Task ▸
Include in the output the line containing "(76, 209) = (700, 150): grey" and each subsequent line of the records, through the end, transcribed exactly. Add nothing else.

Coordinate-based object records ▸
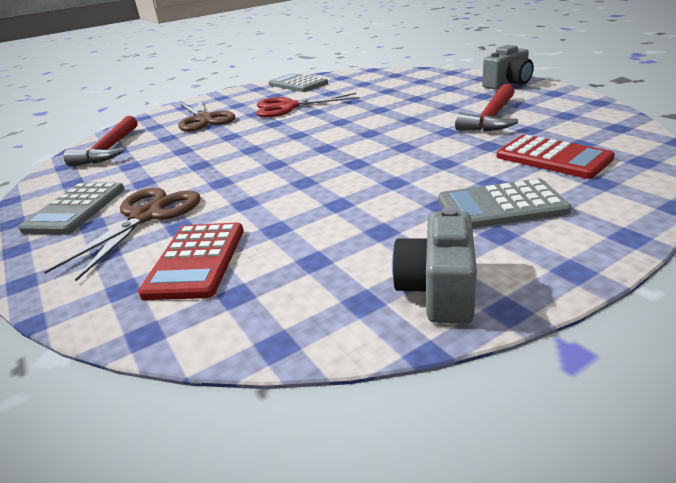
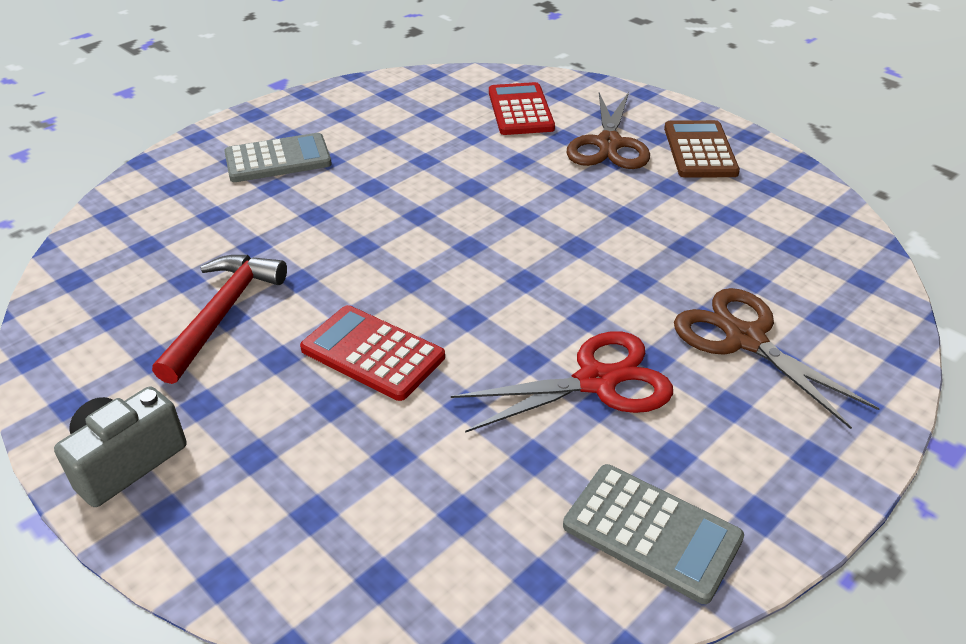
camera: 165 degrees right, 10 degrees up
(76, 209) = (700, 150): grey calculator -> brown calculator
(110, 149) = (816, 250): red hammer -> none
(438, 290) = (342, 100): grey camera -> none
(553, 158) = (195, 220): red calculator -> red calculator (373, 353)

Answer ▸
(76, 209) = (700, 150): grey calculator -> brown calculator
(110, 149) = (816, 250): red hammer -> none
(438, 290) = (342, 100): grey camera -> none
(553, 158) = (195, 220): red calculator -> red calculator (373, 353)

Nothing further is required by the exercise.